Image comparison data
----------------

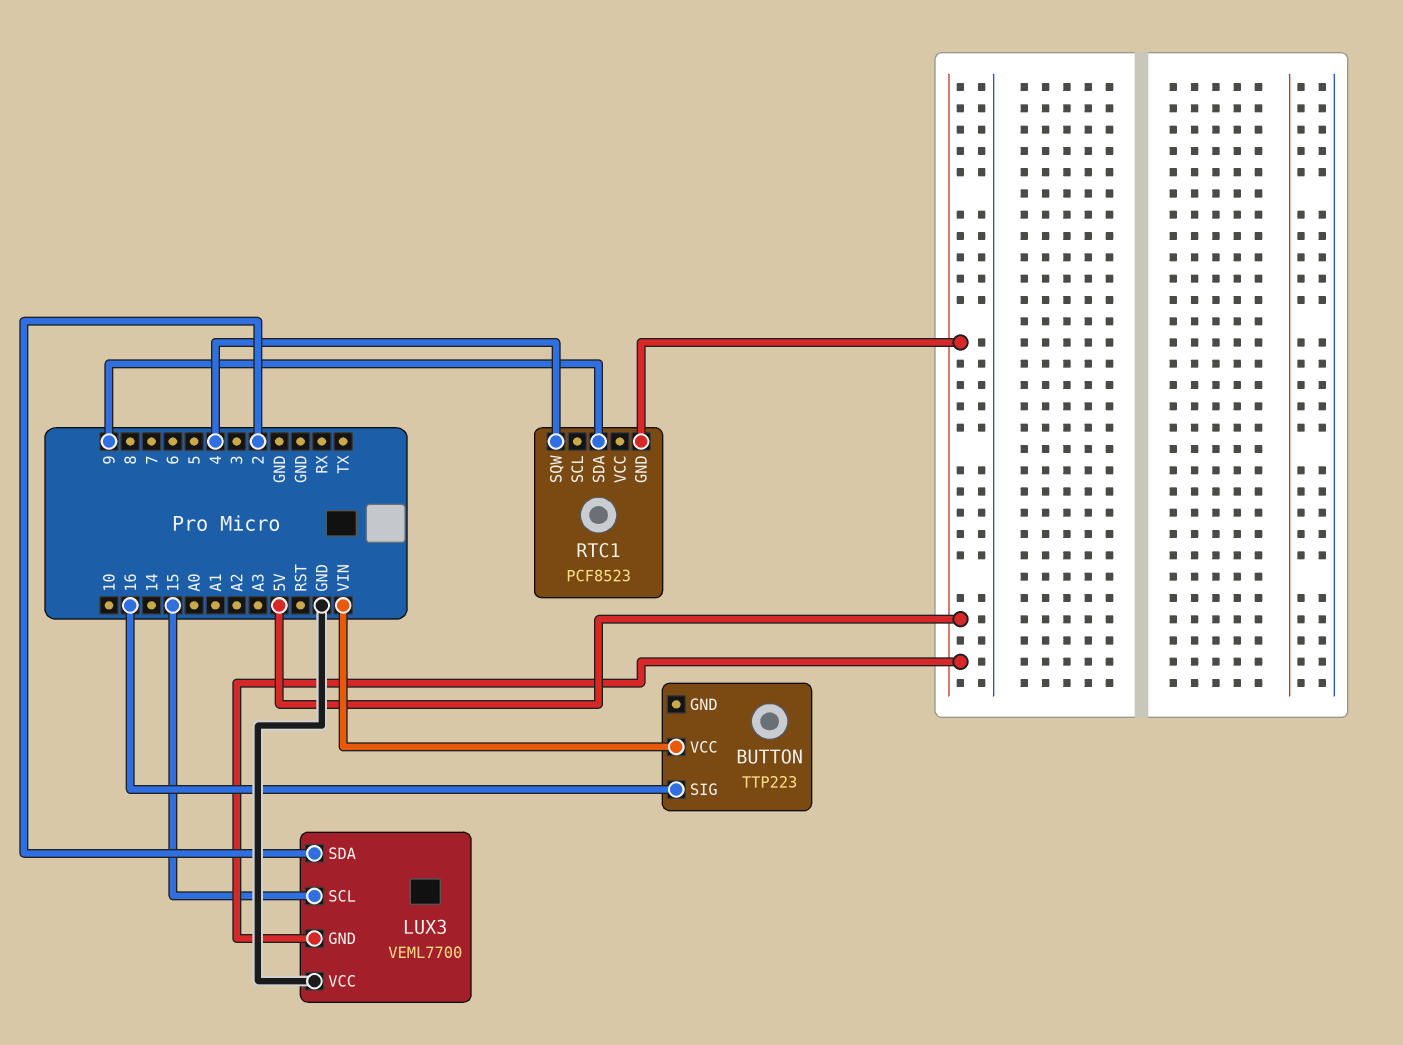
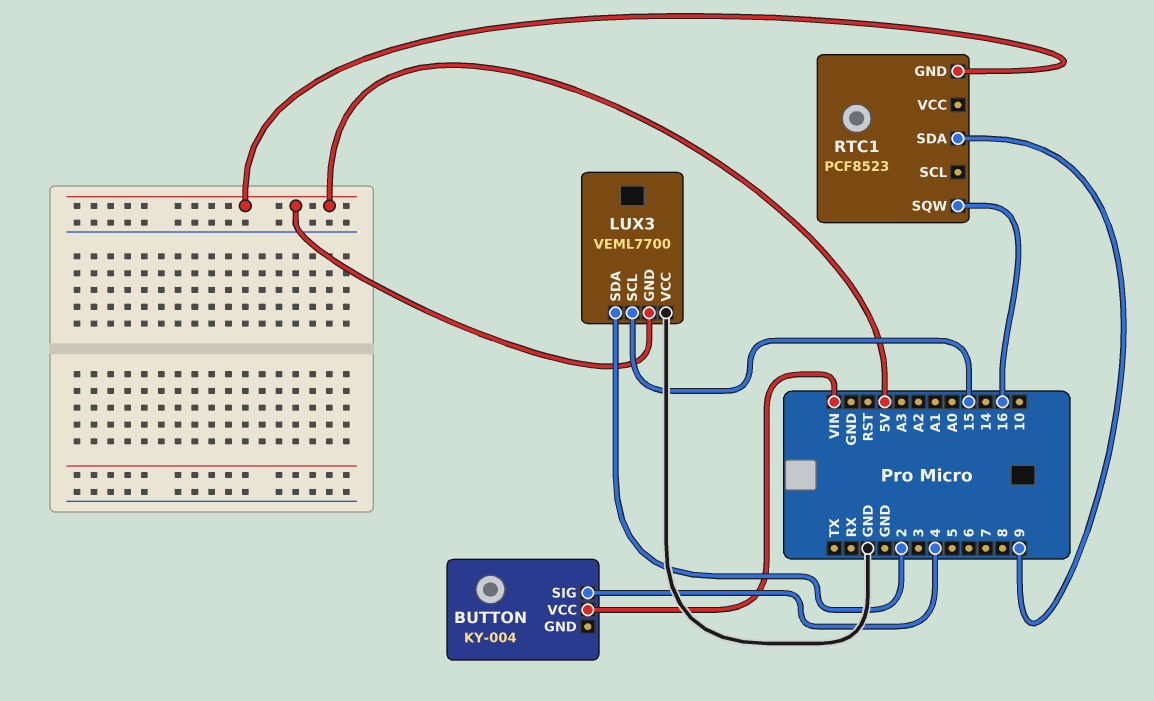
BUTTON: TTP223 -> KY-004
BUTTON pin SIG: 16 -> 4
RTC1 pin SQW: 4 -> 16

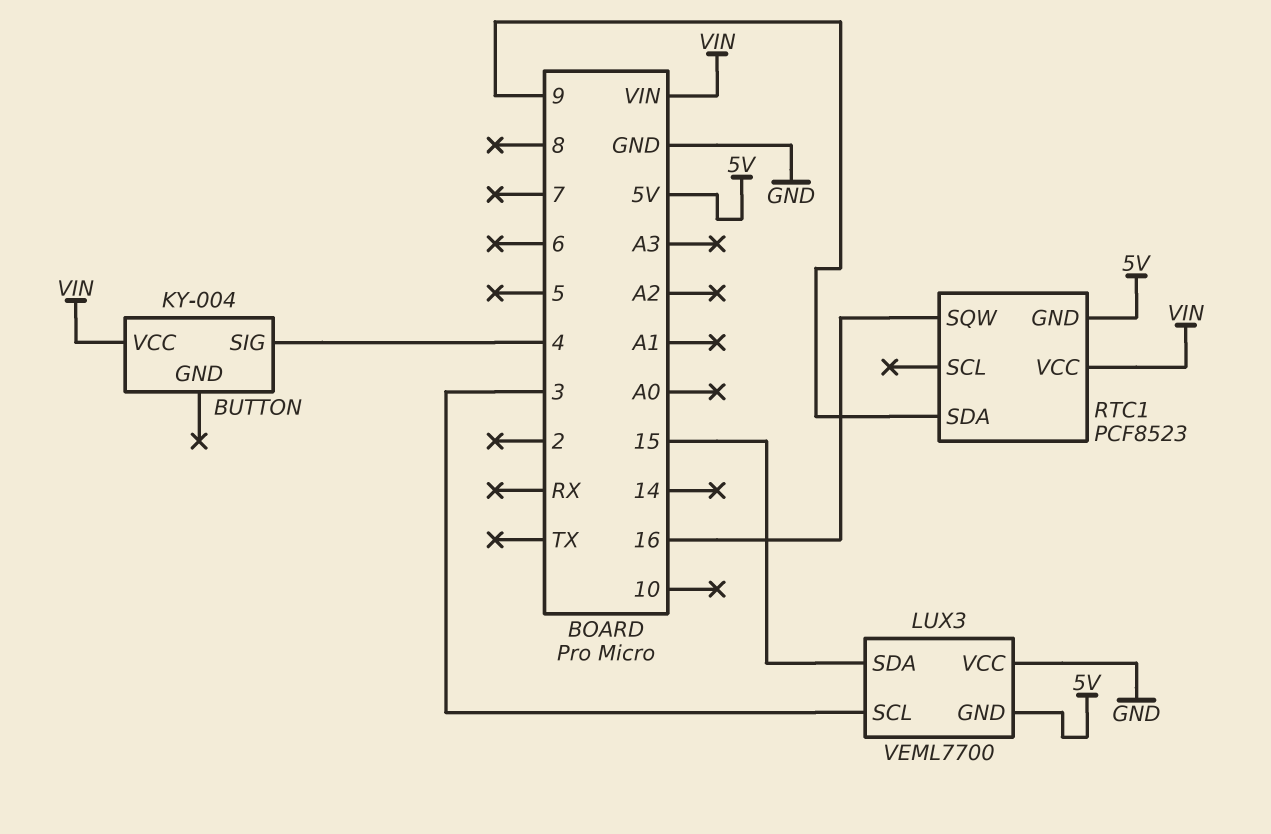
LUX3 pin SCL: 15 -> 3
LUX3 pin SDA: 2 -> 15
RTC1 pin VCC: none -> VIN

----------------

**THE PROBLEM**.
Quote all the lines above exactly as given. Do not include the pictures.

**COMPLETED EXERCISE**.
BUTTON: TTP223 -> KY-004
BUTTON pin SIG: 16 -> 4
RTC1 pin SQW: 4 -> 16

LUX3 pin SCL: 15 -> 3
LUX3 pin SDA: 2 -> 15
RTC1 pin VCC: none -> VIN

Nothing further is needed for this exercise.